══ Task data ══

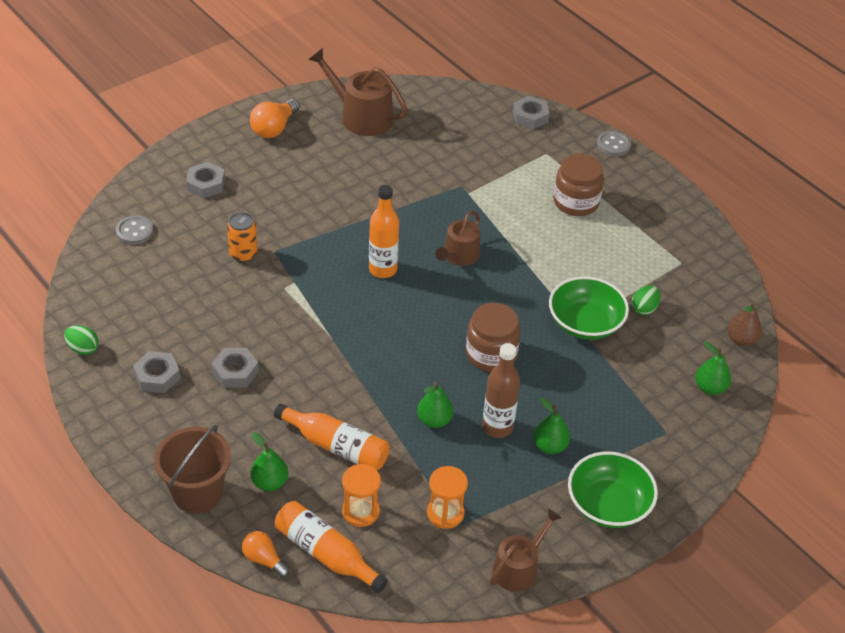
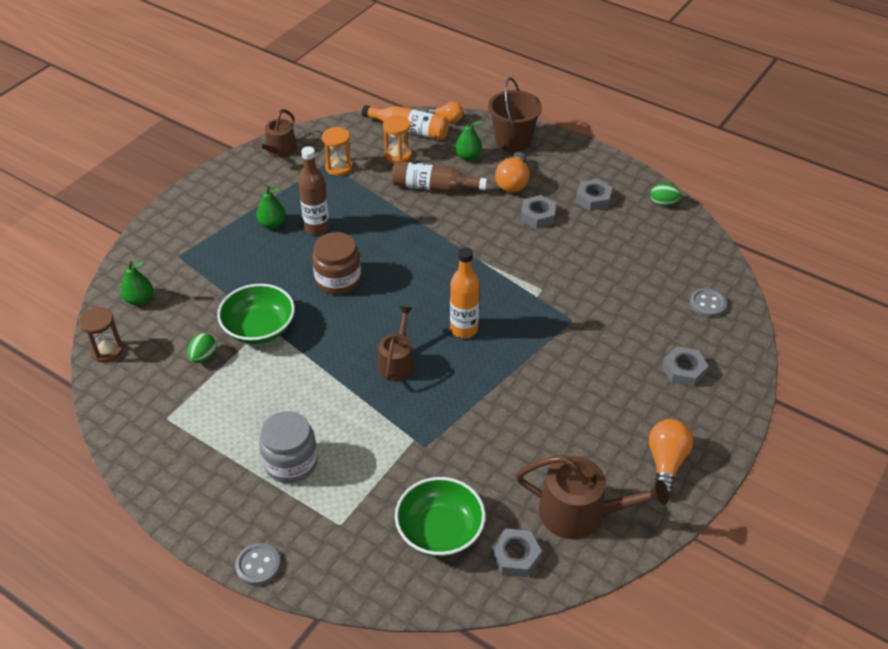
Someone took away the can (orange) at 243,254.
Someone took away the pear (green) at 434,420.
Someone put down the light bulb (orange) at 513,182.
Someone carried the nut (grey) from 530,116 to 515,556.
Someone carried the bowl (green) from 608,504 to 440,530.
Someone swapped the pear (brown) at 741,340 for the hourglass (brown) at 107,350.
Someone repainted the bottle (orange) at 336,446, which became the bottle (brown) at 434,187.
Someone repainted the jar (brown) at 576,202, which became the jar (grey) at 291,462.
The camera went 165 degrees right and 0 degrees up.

═══

- Task goal
The answer needed is a single number: how many lines in the records above hold the string "brown". Please write nothing else.

- The completed task
3